- **WHAT YOU HAVE TO DO**
From the entries underneath, give the number of lines holding the word "light", without any other words.

- **RECORDS SHOWN**
——————————
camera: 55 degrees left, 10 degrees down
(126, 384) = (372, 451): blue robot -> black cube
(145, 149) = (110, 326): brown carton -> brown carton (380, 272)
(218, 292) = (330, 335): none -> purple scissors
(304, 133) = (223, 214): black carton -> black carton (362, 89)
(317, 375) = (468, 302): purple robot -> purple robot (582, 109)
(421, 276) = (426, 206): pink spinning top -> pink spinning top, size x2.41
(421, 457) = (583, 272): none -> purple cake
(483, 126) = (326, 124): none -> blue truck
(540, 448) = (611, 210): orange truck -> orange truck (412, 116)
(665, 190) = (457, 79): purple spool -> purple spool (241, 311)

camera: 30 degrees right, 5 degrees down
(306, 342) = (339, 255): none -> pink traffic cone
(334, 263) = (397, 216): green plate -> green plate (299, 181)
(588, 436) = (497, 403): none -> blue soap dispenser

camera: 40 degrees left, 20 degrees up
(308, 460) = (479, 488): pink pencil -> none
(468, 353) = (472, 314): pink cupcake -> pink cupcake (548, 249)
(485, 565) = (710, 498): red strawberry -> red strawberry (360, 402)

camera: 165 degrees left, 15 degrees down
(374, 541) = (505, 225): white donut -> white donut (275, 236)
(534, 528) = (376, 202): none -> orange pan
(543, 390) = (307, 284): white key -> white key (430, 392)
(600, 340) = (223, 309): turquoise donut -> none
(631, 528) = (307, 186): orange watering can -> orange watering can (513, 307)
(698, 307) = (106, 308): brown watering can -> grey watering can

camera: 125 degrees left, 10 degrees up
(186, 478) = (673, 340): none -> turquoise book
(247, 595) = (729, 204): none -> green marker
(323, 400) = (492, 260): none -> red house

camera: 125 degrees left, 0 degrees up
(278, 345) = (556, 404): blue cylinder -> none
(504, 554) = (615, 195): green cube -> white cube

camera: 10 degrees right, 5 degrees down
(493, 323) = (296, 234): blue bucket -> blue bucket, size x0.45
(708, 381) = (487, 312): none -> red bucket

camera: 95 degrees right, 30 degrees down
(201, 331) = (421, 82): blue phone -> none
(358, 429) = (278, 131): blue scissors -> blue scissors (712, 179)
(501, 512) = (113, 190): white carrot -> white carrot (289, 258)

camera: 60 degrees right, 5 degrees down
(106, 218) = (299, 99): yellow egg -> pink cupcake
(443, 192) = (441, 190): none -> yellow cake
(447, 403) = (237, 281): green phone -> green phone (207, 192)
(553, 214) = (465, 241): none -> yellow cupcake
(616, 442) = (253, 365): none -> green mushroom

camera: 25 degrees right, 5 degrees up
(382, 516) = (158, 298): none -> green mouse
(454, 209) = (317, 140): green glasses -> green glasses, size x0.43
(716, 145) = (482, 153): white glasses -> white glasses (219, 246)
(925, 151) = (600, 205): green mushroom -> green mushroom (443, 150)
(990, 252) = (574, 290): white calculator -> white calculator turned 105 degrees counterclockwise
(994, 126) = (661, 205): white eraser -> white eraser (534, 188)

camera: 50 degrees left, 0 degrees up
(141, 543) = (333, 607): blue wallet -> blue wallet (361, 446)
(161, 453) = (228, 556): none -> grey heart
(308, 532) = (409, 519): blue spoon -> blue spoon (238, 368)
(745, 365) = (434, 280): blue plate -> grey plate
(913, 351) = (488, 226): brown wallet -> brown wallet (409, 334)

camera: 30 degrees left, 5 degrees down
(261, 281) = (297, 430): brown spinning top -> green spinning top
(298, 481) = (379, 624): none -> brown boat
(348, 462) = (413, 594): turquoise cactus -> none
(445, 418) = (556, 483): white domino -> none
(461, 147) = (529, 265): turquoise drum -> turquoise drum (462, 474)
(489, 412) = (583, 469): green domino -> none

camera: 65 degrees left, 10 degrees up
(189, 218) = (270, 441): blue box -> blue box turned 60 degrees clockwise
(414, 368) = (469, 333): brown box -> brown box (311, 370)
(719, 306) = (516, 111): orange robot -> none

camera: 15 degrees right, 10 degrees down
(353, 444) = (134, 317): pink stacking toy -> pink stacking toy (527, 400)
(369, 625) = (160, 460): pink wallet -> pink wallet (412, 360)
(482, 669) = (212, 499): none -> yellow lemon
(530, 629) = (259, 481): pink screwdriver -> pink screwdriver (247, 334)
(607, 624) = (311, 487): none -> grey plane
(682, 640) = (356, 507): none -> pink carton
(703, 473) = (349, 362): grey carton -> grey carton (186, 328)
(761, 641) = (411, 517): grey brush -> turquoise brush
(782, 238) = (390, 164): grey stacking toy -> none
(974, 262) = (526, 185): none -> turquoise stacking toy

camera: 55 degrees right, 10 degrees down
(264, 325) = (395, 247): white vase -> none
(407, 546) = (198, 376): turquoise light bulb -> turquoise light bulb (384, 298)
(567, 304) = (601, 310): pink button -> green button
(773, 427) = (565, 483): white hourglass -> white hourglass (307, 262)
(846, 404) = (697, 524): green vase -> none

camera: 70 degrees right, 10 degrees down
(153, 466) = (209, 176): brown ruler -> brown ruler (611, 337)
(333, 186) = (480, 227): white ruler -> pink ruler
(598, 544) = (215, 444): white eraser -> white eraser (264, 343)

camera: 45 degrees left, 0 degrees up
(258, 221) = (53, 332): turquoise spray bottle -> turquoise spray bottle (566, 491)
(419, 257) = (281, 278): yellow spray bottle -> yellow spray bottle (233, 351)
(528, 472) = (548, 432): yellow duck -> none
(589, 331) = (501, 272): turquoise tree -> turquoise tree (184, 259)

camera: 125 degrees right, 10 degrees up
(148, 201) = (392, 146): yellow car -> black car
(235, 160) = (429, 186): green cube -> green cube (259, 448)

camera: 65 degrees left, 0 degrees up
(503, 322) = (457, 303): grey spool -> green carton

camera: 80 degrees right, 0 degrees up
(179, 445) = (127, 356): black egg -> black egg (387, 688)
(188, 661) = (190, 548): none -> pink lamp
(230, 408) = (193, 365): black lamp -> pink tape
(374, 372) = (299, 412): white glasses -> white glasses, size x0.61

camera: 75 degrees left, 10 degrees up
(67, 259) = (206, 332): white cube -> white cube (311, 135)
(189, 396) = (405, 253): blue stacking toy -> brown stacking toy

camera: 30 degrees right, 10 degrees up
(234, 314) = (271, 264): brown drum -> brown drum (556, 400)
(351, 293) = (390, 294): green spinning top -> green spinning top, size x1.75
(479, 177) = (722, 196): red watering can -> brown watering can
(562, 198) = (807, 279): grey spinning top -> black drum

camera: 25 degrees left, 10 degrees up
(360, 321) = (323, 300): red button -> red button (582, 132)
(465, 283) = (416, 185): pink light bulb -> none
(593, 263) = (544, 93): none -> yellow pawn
——————————
- **SOLUTION TO THIS EXERCISE**
2